- **Exercise goal**
The lines to transcribe begin with the one containing "scaled: golden toy" and end with the last line below; reproduce them exactly, without the pictures.

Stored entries
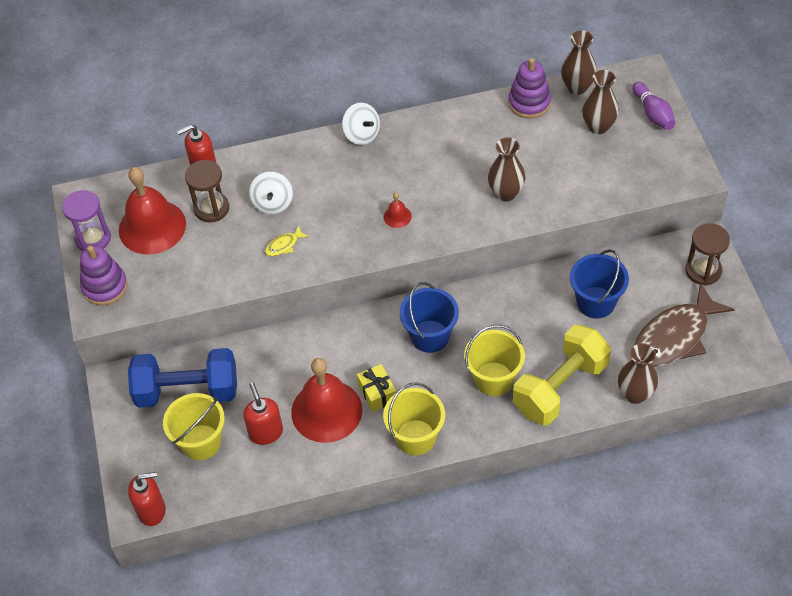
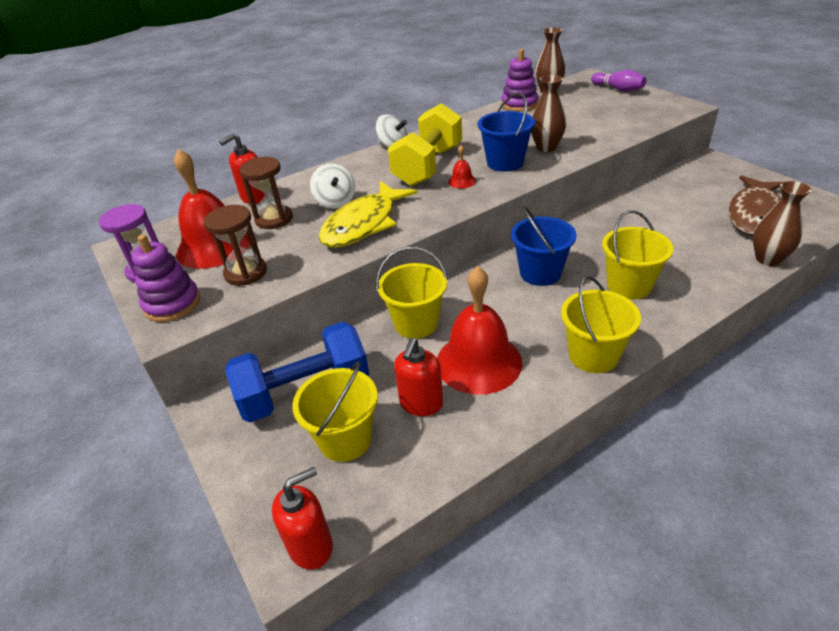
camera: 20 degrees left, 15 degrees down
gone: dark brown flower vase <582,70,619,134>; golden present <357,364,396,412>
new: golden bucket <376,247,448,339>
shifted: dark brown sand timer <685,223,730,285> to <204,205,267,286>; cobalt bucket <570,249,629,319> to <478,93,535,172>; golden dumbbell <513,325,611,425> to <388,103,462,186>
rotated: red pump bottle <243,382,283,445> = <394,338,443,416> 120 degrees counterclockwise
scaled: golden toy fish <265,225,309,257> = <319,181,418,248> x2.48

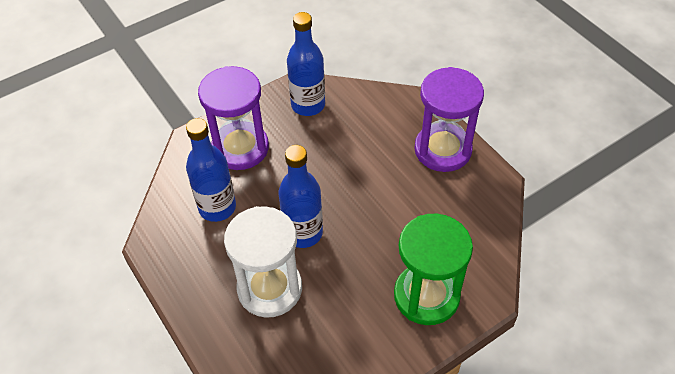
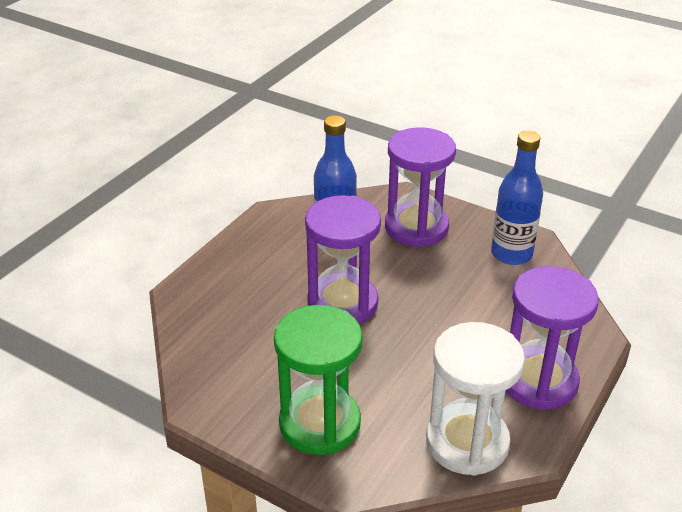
camera: 65 degrees right, 15 degrees down
shifted: snow-white sand timer <224,206,302,318> to <426,322,525,476>
swapped: cobalt flask <278,145,323,248> to purple sand timer <305,195,381,324>

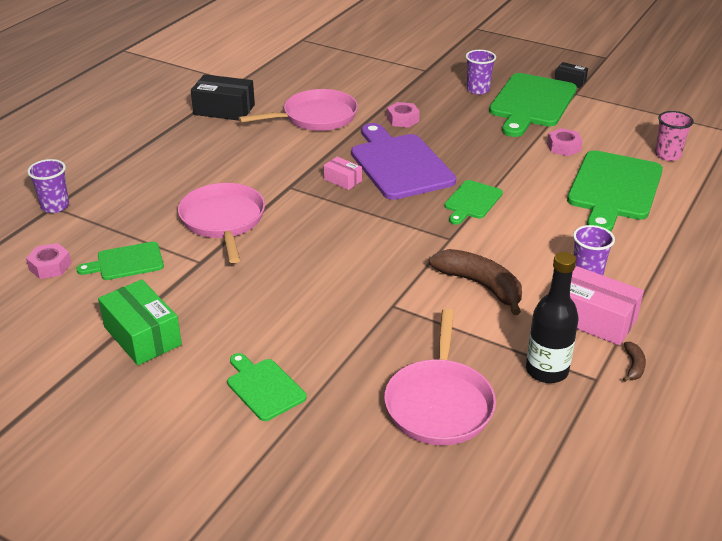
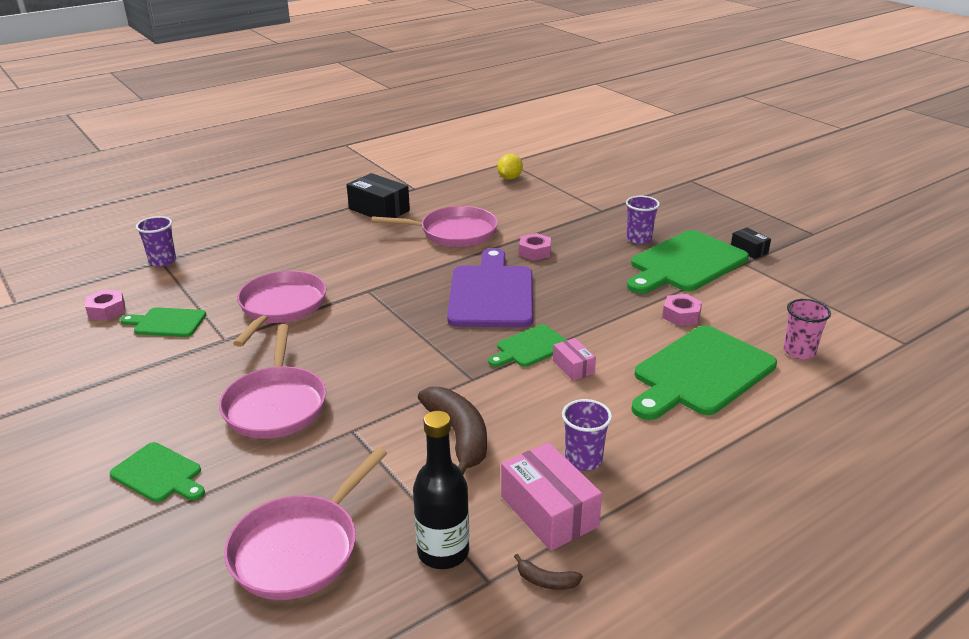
camera: 25 degrees right, 5 degrees down
gone: leaf-green parcel <98,280,182,365>
new: golden citrus fruit <497,154,523,180>; rose-pink pan <219,324,326,439>
shifted: rose-pink parcel <323,157,362,190> to <553,338,596,381>
rotated: dark brown banana fruit <623,342,646,382> = <514,554,583,590> 75 degrees clockwise; leaf-green chopping board <227,353,307,421> = <110,442,205,502> 135 degrees clockwise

- **Task solution**
scaled: golden toy fish <265,225,309,257> = <319,181,418,248> x2.48

camera: 65 degrees right, 15 degrees down
shifted: snow-white sand timer <224,206,302,318> to <426,322,525,476>
swapped: cobalt flask <278,145,323,248> to purple sand timer <305,195,381,324>

camera: 25 degrees right, 5 degrees down
gone: leaf-green parcel <98,280,182,365>
new: golden citrus fruit <497,154,523,180>; rose-pink pan <219,324,326,439>
shifted: rose-pink parcel <323,157,362,190> to <553,338,596,381>
rotated: dark brown banana fruit <623,342,646,382> = <514,554,583,590> 75 degrees clockwise; leaf-green chopping board <227,353,307,421> = <110,442,205,502> 135 degrees clockwise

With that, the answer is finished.